● INPUT
Start of Block

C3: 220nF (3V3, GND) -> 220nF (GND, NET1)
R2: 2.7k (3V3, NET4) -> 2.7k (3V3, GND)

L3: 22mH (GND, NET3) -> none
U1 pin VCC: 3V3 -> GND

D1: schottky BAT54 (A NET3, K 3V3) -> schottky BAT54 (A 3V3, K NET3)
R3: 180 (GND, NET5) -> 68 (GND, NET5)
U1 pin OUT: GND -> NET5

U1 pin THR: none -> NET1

End of Block
Start of Block

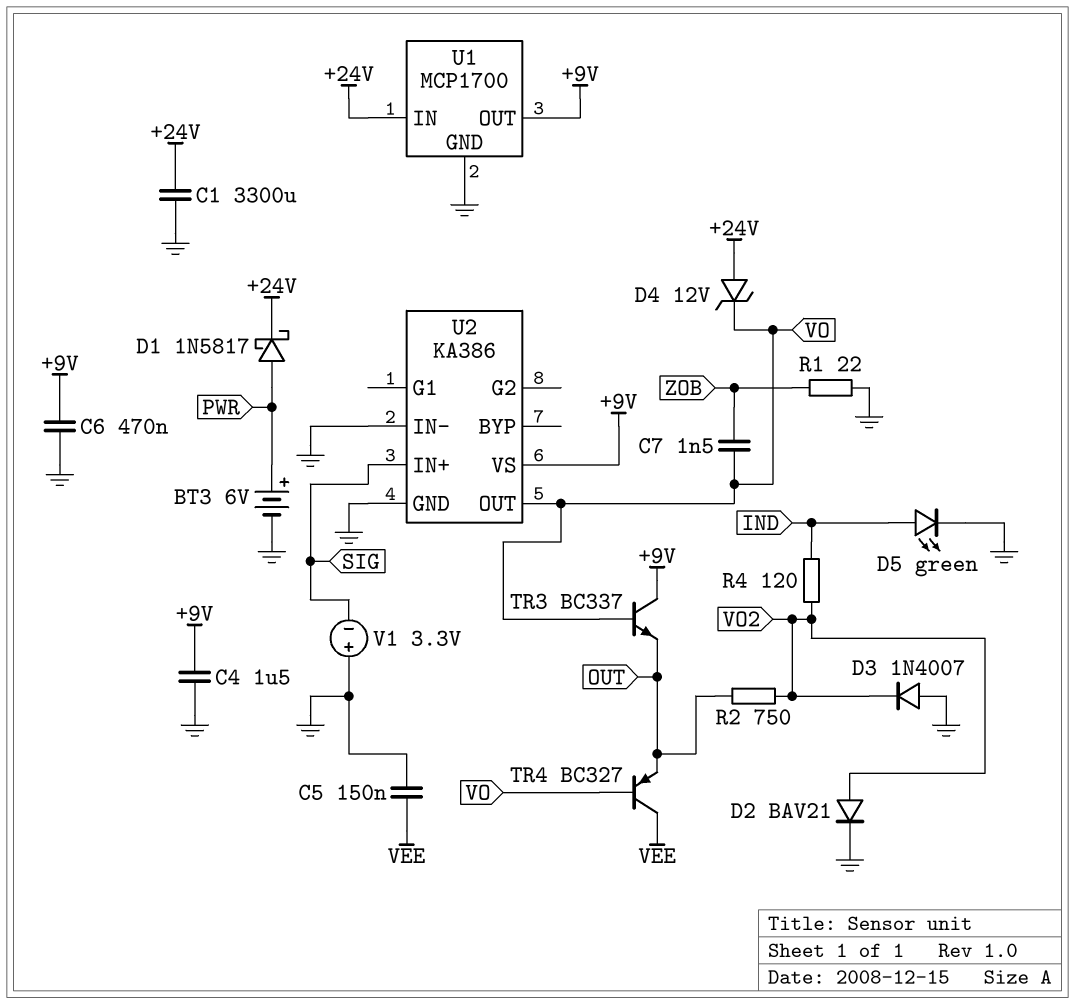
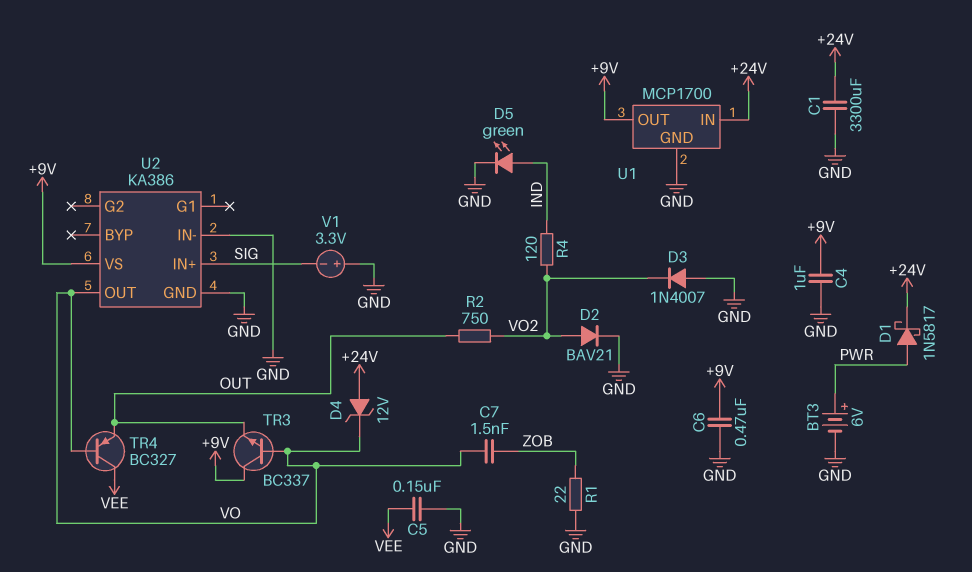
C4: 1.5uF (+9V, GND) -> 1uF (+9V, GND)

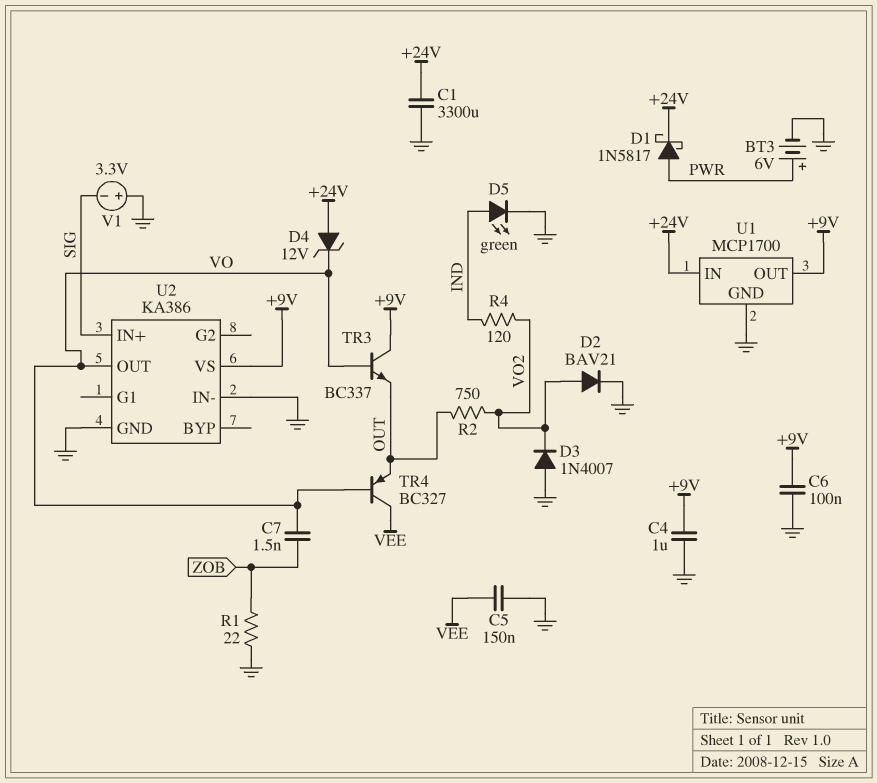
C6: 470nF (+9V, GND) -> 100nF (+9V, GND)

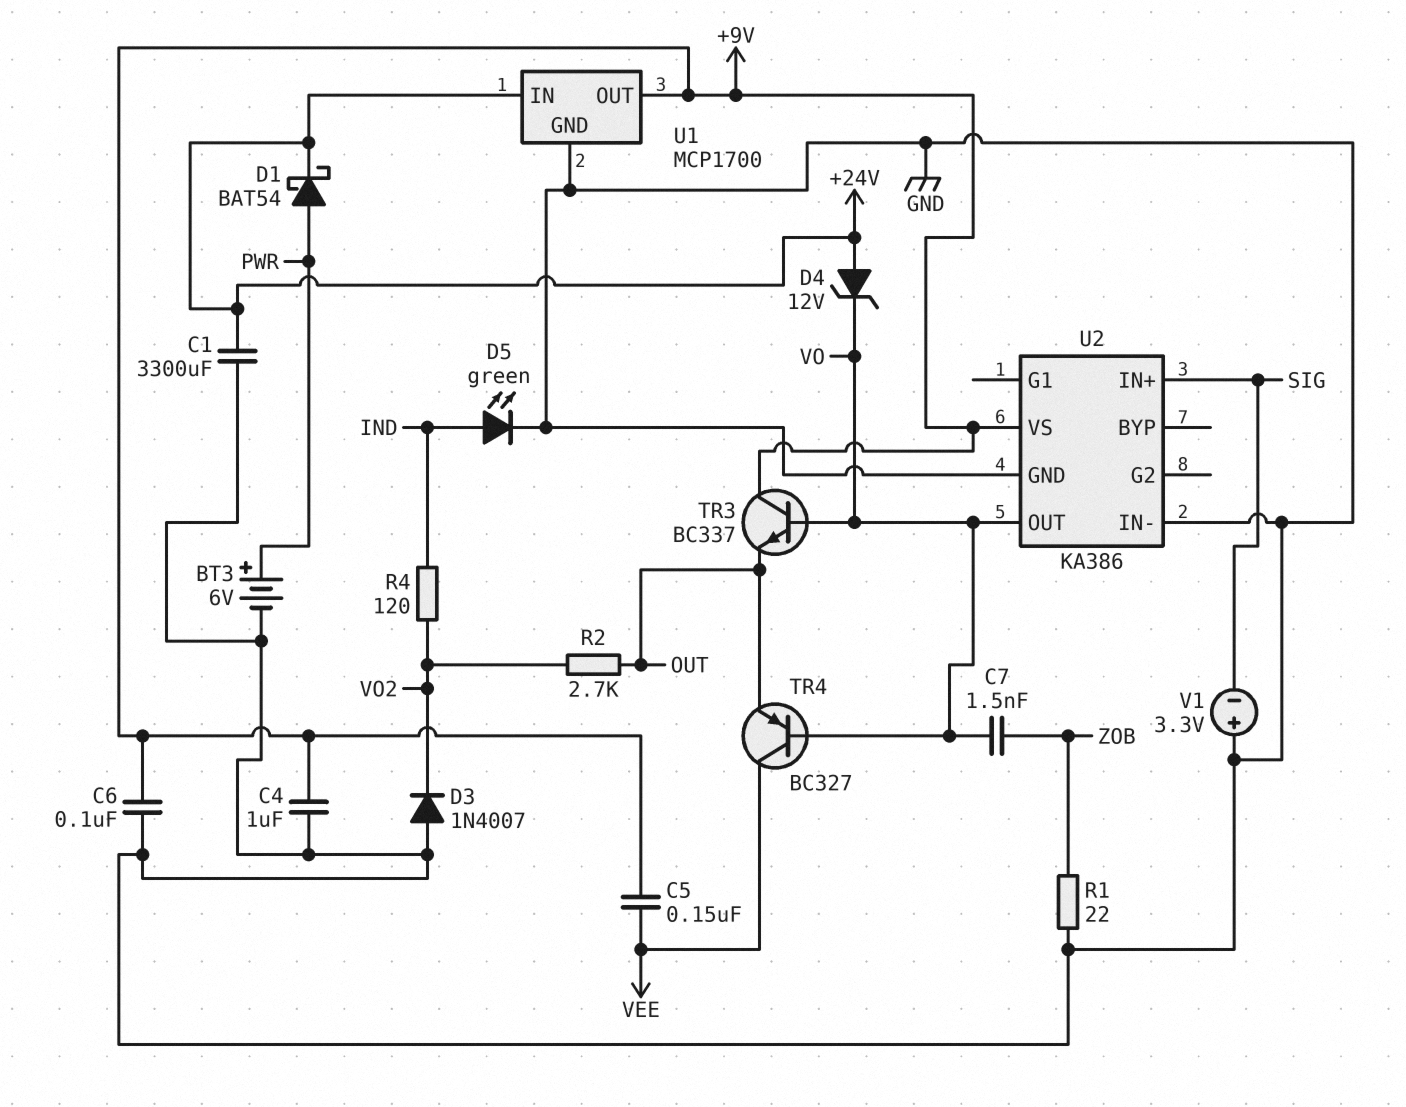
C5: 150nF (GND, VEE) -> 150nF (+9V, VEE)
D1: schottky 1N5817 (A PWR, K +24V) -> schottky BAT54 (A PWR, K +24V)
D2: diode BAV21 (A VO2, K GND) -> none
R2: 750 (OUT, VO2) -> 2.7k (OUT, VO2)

End of Block

● PROBLEM DETAILS
Word for word, restate the lines of the listing above starting at the line with "L3: 22mH (GND, NET3) -> none" and ending at the line with "U1 pin THR: none -> NET1", and nothing outside them.

● WORKED SOLUTION
L3: 22mH (GND, NET3) -> none
U1 pin VCC: 3V3 -> GND

D1: schottky BAT54 (A NET3, K 3V3) -> schottky BAT54 (A 3V3, K NET3)
R3: 180 (GND, NET5) -> 68 (GND, NET5)
U1 pin OUT: GND -> NET5

U1 pin THR: none -> NET1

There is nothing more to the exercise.